--- START ---
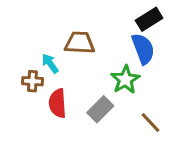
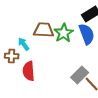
green star: (125, 80) -> (64, 33), moved
gray rectangle: (100, 109) -> (80, 75), moved

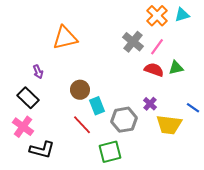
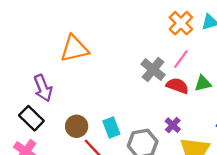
gray cross: (133, 42) -> (153, 70), moved
purple arrow: (38, 72) -> (43, 88), size x1.6
brown circle: (80, 90) -> (77, 126), moved

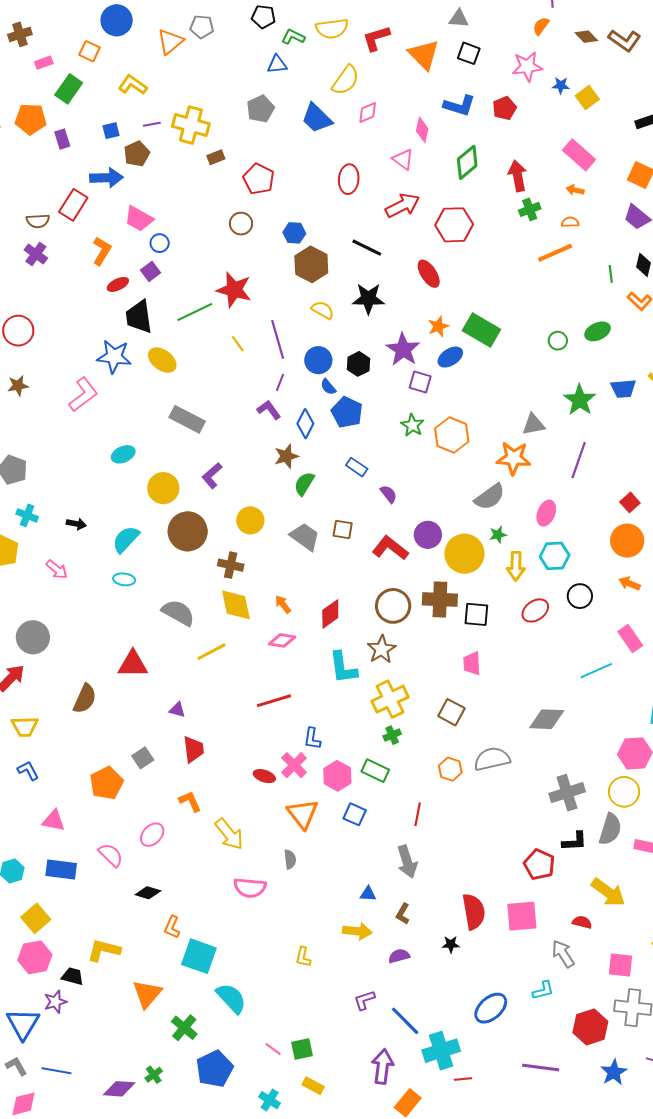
--- END ---
#### [Work request]
Tally the lines in the material above that contain "moved". Respond with the number and nothing else.

#### [Solution to the exercise]
4